**INFORMATION SUPPLIED**
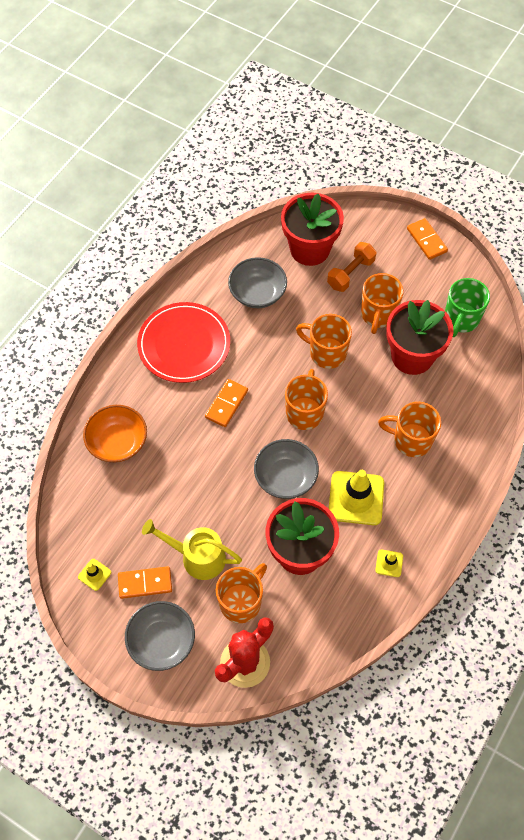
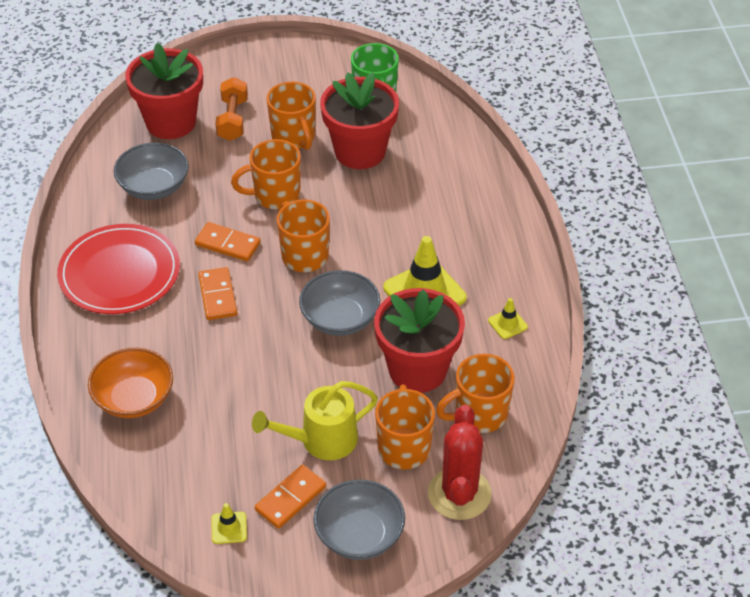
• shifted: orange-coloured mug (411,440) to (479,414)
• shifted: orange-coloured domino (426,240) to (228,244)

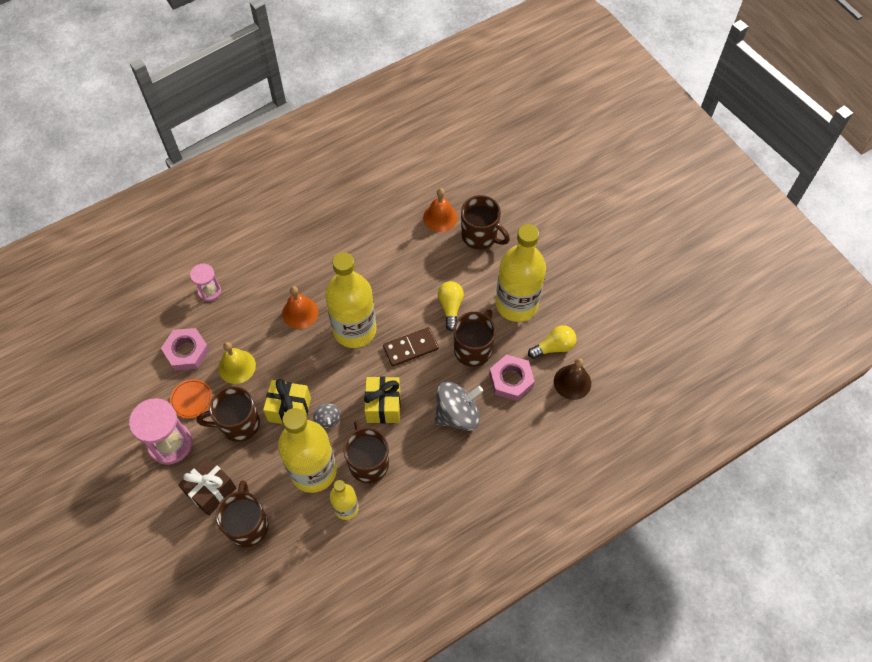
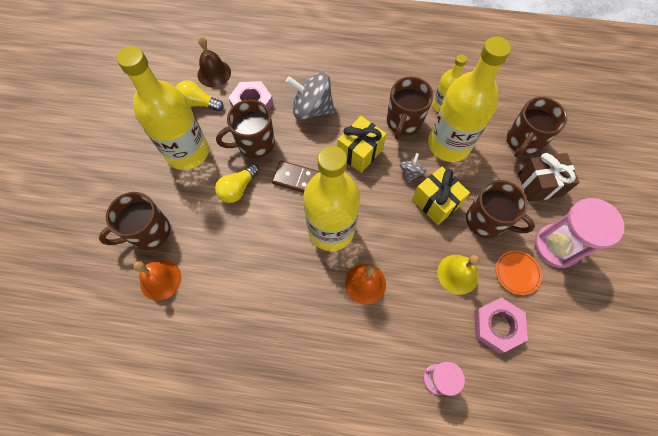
• rotated: dark brown mug (480,236) = (149,232) 105 degrees counterclockwise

**WHAT TO DO**
Using the listing above, pick out each line that contains the word "coloured", then copy it.

**COMPLETED EXERCISE**
• shifted: orange-coloured mug (411,440) to (479,414)
• shifted: orange-coloured domino (426,240) to (228,244)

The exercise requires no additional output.